> **The data**
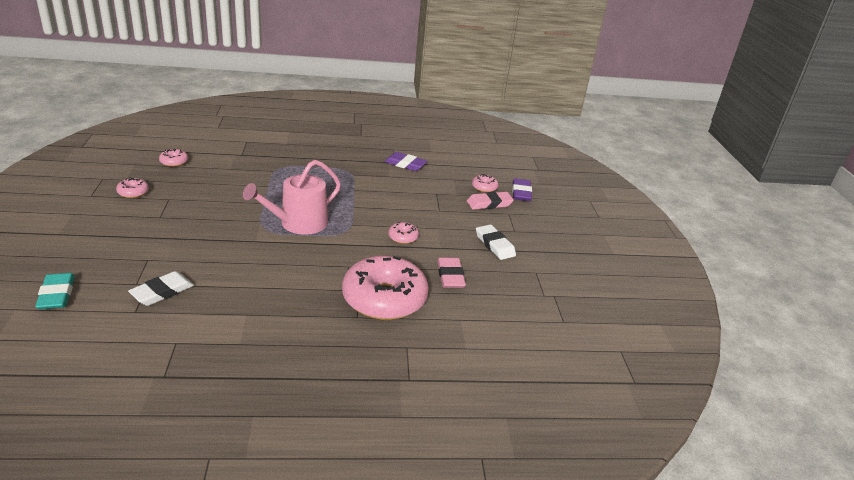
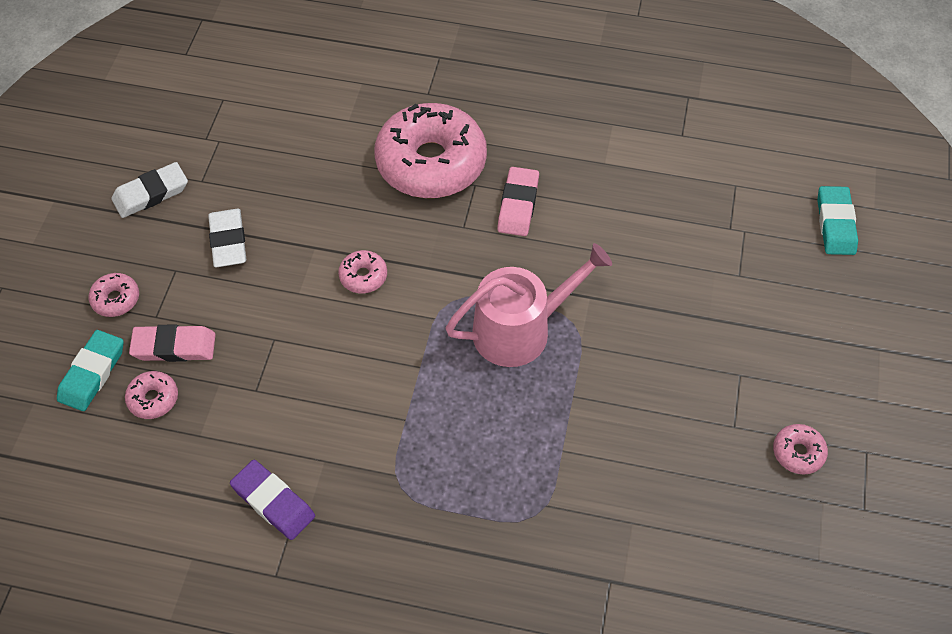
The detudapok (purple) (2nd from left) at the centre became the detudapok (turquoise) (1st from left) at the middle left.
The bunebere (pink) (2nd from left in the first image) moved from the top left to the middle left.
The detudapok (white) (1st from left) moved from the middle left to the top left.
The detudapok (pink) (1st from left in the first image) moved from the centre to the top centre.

> **Task**
Among the lines above, find those holding the word "moved" and state how many there are, number only.

> **Answer for this exercise**
3